At the line containing "none -> tan brick I1:K1 level 1", begin setting down the entries exactly, and stop only after the last line.

+++++

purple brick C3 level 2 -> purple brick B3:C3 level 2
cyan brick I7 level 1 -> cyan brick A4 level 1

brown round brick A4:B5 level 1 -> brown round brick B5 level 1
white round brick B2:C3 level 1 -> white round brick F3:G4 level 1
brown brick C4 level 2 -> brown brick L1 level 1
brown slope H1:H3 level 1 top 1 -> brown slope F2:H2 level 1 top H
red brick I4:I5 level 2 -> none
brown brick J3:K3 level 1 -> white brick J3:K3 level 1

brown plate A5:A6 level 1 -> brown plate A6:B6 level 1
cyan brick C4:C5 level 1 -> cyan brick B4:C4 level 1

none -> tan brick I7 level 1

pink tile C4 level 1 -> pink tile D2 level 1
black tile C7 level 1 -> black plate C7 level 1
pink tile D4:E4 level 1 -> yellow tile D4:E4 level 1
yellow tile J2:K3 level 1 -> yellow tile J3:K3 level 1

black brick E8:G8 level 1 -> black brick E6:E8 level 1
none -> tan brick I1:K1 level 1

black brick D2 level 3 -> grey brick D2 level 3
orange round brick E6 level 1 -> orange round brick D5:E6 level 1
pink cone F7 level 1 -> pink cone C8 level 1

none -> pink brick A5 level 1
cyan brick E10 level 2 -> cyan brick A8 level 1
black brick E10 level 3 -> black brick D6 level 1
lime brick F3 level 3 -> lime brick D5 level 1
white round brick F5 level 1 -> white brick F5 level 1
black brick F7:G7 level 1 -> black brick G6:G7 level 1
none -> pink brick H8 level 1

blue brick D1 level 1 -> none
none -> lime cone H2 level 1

+++++

» **Solution to the problem**
none -> tan brick I1:K1 level 1

black brick D2 level 3 -> grey brick D2 level 3
orange round brick E6 level 1 -> orange round brick D5:E6 level 1
pink cone F7 level 1 -> pink cone C8 level 1

none -> pink brick A5 level 1
cyan brick E10 level 2 -> cyan brick A8 level 1
black brick E10 level 3 -> black brick D6 level 1
lime brick F3 level 3 -> lime brick D5 level 1
white round brick F5 level 1 -> white brick F5 level 1
black brick F7:G7 level 1 -> black brick G6:G7 level 1
none -> pink brick H8 level 1

blue brick D1 level 1 -> none
none -> lime cone H2 level 1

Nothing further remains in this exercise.